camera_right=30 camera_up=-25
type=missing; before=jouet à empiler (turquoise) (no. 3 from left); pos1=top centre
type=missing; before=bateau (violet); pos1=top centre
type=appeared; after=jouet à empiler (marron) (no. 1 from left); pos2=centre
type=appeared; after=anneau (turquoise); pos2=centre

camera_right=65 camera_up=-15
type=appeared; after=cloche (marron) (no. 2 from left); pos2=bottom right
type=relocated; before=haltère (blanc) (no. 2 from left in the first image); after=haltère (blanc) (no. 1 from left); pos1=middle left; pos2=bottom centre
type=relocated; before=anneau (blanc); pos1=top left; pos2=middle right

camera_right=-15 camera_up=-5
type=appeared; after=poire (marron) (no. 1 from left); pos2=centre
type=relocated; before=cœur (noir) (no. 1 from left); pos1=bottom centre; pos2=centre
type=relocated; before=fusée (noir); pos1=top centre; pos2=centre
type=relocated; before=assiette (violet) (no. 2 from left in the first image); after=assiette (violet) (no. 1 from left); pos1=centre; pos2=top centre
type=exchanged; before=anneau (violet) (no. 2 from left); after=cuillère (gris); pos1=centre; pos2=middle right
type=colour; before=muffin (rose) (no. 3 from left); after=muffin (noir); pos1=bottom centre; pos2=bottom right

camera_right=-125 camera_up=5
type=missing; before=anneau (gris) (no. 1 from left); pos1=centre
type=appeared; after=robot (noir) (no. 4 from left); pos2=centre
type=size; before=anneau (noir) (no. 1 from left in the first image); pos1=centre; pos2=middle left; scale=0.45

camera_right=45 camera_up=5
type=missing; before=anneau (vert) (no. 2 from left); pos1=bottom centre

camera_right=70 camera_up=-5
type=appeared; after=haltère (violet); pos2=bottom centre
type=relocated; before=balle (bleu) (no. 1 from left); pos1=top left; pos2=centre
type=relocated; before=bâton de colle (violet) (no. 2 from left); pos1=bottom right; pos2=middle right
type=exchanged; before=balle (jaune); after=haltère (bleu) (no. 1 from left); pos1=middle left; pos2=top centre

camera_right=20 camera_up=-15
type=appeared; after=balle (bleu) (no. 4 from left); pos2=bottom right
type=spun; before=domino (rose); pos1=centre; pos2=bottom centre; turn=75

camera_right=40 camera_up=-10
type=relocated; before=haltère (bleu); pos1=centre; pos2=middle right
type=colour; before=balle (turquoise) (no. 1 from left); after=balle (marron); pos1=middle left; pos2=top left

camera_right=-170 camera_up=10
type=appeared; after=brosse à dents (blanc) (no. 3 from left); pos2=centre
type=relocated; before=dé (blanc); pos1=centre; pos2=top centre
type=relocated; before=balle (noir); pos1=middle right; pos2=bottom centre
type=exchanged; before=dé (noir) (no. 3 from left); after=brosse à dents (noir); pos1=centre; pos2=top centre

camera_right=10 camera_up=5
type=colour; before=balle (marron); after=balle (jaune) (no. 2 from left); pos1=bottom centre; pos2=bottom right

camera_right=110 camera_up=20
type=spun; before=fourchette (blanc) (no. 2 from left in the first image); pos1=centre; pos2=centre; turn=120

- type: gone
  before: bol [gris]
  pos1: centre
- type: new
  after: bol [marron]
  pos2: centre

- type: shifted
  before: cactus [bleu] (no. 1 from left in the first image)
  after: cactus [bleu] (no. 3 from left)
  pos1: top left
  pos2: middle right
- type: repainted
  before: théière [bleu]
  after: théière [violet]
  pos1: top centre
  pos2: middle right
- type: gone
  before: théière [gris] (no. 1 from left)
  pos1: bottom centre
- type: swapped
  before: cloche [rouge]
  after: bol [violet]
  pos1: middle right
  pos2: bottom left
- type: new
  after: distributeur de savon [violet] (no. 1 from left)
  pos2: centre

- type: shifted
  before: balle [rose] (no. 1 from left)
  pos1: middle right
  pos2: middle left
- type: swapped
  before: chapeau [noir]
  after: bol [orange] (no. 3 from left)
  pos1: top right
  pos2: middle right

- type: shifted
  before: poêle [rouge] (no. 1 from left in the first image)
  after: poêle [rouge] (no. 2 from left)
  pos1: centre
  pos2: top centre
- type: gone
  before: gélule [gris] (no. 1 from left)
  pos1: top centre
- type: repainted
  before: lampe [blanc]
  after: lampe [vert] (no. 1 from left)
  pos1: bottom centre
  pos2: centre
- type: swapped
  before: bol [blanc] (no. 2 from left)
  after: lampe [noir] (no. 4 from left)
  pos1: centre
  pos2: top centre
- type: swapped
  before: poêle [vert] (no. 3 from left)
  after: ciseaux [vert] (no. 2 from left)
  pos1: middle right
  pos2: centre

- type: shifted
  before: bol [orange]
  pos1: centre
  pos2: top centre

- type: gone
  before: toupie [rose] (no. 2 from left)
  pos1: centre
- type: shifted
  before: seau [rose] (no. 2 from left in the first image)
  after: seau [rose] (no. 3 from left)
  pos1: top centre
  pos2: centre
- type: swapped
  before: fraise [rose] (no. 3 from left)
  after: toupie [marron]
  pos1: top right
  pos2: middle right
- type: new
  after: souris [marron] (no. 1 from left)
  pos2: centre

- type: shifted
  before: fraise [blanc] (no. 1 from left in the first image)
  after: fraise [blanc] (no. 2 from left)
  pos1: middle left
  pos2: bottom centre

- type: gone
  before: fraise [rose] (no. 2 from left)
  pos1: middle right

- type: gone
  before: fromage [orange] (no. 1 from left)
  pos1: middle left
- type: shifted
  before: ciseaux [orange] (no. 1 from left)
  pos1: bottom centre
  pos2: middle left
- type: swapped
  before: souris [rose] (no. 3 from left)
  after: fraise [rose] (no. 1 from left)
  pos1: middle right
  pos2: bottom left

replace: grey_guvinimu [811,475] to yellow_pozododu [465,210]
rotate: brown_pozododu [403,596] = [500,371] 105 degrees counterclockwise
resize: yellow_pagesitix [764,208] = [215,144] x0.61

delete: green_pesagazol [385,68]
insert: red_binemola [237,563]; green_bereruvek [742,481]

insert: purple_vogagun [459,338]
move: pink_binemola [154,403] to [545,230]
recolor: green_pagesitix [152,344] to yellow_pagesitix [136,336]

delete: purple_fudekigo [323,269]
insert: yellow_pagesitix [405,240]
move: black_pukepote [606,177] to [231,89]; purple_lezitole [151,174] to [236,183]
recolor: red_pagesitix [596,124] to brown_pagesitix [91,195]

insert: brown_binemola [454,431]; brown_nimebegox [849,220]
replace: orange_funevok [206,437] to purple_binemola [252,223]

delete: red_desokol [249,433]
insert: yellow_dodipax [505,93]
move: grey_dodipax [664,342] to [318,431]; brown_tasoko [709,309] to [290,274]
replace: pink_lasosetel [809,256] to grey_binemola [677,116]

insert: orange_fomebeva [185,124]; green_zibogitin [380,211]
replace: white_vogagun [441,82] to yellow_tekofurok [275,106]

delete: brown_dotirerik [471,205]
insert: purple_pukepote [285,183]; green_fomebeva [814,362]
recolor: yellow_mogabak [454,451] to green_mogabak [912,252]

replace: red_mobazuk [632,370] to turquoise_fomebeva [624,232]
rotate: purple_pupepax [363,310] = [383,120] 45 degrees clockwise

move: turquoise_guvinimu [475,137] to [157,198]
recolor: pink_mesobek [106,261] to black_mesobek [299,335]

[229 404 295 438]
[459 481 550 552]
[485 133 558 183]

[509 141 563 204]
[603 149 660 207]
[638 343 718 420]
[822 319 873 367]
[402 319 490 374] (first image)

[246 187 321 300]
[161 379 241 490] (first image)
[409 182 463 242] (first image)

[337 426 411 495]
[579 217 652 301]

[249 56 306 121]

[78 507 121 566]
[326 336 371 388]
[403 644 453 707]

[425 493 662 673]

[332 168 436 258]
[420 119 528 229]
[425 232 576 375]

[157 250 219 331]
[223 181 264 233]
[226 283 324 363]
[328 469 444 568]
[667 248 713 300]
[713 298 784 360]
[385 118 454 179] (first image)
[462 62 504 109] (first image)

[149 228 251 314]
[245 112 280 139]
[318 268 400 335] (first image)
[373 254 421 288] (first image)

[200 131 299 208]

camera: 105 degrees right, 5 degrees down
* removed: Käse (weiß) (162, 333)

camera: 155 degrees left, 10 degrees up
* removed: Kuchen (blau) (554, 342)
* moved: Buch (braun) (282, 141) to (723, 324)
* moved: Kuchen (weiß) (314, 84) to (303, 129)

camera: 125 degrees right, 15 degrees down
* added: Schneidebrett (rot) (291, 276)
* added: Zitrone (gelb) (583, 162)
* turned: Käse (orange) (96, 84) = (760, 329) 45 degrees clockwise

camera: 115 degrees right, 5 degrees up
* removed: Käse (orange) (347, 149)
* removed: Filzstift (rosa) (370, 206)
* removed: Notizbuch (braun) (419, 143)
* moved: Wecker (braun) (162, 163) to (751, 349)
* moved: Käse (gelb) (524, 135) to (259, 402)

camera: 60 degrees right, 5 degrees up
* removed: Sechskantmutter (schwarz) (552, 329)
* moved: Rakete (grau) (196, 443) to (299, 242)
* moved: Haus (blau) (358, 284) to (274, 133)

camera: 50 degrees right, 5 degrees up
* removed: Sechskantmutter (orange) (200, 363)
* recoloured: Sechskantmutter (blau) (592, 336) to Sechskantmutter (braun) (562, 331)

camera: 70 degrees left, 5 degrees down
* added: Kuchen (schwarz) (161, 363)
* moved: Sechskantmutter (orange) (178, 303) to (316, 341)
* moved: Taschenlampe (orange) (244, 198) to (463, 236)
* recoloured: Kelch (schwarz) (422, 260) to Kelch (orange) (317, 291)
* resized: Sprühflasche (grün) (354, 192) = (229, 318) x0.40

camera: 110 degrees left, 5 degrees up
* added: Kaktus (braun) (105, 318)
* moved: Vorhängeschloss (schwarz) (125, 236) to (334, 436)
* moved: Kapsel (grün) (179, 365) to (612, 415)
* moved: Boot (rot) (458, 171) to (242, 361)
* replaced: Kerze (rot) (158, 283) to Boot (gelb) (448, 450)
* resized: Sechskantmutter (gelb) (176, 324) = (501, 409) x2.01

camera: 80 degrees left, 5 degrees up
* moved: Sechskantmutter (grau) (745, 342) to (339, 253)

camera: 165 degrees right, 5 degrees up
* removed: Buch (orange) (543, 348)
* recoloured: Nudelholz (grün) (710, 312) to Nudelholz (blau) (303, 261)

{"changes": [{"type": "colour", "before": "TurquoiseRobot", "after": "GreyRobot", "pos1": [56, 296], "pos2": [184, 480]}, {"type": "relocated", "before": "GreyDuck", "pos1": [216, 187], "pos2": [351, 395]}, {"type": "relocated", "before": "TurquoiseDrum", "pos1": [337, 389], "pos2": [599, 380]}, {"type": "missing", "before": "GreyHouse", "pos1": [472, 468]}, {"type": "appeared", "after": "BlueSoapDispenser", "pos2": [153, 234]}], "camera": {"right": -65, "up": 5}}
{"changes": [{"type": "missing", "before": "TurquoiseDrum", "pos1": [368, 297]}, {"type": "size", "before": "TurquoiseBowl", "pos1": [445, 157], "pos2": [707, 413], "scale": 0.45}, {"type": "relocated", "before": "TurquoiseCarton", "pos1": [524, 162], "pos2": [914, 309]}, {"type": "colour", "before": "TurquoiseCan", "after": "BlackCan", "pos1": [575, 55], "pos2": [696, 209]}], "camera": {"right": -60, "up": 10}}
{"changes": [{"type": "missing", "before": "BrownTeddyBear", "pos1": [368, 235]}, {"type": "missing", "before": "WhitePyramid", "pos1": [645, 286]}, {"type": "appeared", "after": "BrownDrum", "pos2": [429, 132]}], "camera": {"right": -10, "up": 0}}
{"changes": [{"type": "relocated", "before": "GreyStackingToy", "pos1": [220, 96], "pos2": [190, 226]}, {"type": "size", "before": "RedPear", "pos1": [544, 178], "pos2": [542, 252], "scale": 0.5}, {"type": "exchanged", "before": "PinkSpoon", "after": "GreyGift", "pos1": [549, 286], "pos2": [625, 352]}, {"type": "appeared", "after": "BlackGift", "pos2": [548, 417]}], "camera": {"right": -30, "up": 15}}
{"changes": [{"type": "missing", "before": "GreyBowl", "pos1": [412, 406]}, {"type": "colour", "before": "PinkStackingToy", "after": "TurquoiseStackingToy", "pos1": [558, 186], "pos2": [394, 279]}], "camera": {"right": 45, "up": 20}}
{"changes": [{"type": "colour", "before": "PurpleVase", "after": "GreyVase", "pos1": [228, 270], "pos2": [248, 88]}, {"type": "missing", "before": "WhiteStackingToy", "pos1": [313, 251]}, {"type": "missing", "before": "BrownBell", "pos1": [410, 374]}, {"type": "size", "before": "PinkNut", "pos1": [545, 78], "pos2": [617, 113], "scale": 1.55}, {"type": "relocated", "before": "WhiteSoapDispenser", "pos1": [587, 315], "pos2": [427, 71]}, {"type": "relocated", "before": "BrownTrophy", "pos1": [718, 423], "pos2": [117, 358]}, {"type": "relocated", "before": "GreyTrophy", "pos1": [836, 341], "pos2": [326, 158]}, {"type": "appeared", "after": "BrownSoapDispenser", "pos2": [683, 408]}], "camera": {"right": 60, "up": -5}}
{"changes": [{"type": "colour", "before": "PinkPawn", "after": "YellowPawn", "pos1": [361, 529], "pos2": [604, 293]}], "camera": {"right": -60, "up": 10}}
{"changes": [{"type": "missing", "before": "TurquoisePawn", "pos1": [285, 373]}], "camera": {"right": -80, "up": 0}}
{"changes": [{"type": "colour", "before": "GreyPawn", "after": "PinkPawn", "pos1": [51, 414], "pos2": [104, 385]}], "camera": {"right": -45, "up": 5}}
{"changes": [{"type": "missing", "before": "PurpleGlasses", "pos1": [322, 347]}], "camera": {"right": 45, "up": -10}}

^^^^^^^^^^^^^^^^

> Brief: Please return the lines above that run from the line containing "replace: grey_guvinimu [811,475]" to the line containing "rotate: brown_pozododu [403,596]", inclusive, exactly and with no other lines.

> Solution below:
replace: grey_guvinimu [811,475] to yellow_pozododu [465,210]
rotate: brown_pozododu [403,596] = [500,371] 105 degrees counterclockwise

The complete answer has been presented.